GIVEN INFORMATION →

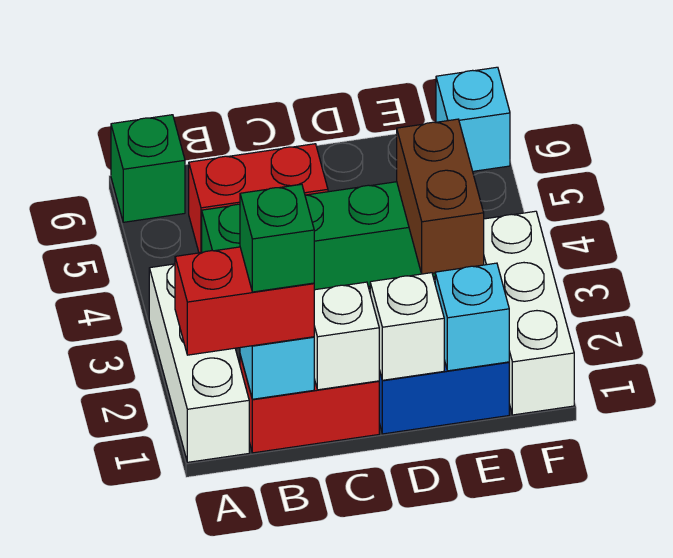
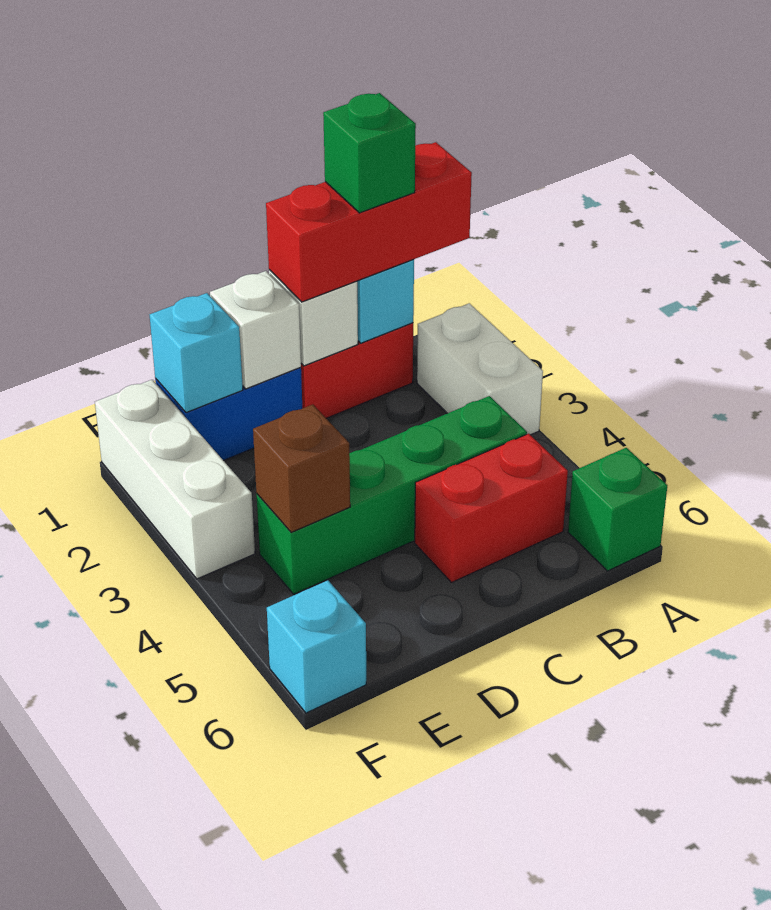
white brick A1:A3 level 1 -> white brick A2:A3 level 1
red brick A1:B1 level 3 -> red brick A1:C1 level 3
brown brick E3:E4 level 2 -> brown brick E4 level 2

TASK BRIEF →
Your job is to repeat the data exactly, leaving each picture out.

TASK RESPONSE →
white brick A1:A3 level 1 -> white brick A2:A3 level 1
red brick A1:B1 level 3 -> red brick A1:C1 level 3
brown brick E3:E4 level 2 -> brown brick E4 level 2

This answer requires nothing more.